- **MATERIALS PROVIDED**:
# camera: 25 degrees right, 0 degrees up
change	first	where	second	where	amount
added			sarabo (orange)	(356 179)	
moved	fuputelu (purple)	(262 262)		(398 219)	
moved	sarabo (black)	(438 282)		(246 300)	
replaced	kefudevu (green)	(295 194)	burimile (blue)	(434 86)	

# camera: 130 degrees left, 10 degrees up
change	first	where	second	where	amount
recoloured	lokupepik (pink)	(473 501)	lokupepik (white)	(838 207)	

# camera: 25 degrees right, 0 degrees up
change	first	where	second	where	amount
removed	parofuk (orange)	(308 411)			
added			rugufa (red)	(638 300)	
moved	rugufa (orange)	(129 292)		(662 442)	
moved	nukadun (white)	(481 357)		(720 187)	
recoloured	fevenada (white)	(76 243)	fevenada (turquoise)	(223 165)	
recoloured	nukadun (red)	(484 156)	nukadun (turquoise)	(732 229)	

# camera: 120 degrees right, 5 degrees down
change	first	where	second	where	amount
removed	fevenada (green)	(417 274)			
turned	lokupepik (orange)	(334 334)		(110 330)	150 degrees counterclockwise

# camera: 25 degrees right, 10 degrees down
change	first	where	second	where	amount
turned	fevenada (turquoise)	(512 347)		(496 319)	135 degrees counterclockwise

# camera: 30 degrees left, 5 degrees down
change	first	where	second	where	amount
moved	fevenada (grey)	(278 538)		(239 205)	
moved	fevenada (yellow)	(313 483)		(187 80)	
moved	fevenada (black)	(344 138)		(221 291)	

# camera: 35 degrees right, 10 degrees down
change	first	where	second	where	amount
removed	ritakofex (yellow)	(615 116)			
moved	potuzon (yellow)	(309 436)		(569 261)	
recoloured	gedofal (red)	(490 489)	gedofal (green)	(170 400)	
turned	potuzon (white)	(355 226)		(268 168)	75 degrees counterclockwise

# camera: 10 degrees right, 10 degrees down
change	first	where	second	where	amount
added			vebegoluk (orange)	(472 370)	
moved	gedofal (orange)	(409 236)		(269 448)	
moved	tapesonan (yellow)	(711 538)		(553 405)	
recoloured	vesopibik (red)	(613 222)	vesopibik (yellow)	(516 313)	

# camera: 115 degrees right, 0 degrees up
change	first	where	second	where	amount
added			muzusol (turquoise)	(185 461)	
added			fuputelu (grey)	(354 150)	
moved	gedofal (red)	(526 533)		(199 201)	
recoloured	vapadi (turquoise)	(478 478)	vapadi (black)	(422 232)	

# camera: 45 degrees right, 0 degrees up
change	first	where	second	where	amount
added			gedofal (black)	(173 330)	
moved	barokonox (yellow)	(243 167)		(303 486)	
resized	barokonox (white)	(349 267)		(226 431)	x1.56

- **REQUIRED WORK**: Repeat all of the data exactly.

- **TASK ANSWER**:
# camera: 25 degrees right, 0 degrees up
change	first	where	second	where	amount
added			sarabo (orange)	(356 179)	
moved	fuputelu (purple)	(262 262)		(398 219)	
moved	sarabo (black)	(438 282)		(246 300)	
replaced	kefudevu (green)	(295 194)	burimile (blue)	(434 86)	

# camera: 130 degrees left, 10 degrees up
change	first	where	second	where	amount
recoloured	lokupepik (pink)	(473 501)	lokupepik (white)	(838 207)	

# camera: 25 degrees right, 0 degrees up
change	first	where	second	where	amount
removed	parofuk (orange)	(308 411)			
added			rugufa (red)	(638 300)	
moved	rugufa (orange)	(129 292)		(662 442)	
moved	nukadun (white)	(481 357)		(720 187)	
recoloured	fevenada (white)	(76 243)	fevenada (turquoise)	(223 165)	
recoloured	nukadun (red)	(484 156)	nukadun (turquoise)	(732 229)	

# camera: 120 degrees right, 5 degrees down
change	first	where	second	where	amount
removed	fevenada (green)	(417 274)			
turned	lokupepik (orange)	(334 334)		(110 330)	150 degrees counterclockwise

# camera: 25 degrees right, 10 degrees down
change	first	where	second	where	amount
turned	fevenada (turquoise)	(512 347)		(496 319)	135 degrees counterclockwise

# camera: 30 degrees left, 5 degrees down
change	first	where	second	where	amount
moved	fevenada (grey)	(278 538)		(239 205)	
moved	fevenada (yellow)	(313 483)		(187 80)	
moved	fevenada (black)	(344 138)		(221 291)	

# camera: 35 degrees right, 10 degrees down
change	first	where	second	where	amount
removed	ritakofex (yellow)	(615 116)			
moved	potuzon (yellow)	(309 436)		(569 261)	
recoloured	gedofal (red)	(490 489)	gedofal (green)	(170 400)	
turned	potuzon (white)	(355 226)		(268 168)	75 degrees counterclockwise

# camera: 10 degrees right, 10 degrees down
change	first	where	second	where	amount
added			vebegoluk (orange)	(472 370)	
moved	gedofal (orange)	(409 236)		(269 448)	
moved	tapesonan (yellow)	(711 538)		(553 405)	
recoloured	vesopibik (red)	(613 222)	vesopibik (yellow)	(516 313)	

# camera: 115 degrees right, 0 degrees up
change	first	where	second	where	amount
added			muzusol (turquoise)	(185 461)	
added			fuputelu (grey)	(354 150)	
moved	gedofal (red)	(526 533)		(199 201)	
recoloured	vapadi (turquoise)	(478 478)	vapadi (black)	(422 232)	

# camera: 45 degrees right, 0 degrees up
change	first	where	second	where	amount
added			gedofal (black)	(173 330)	
moved	barokonox (yellow)	(243 167)		(303 486)	
resized	barokonox (white)	(349 267)		(226 431)	x1.56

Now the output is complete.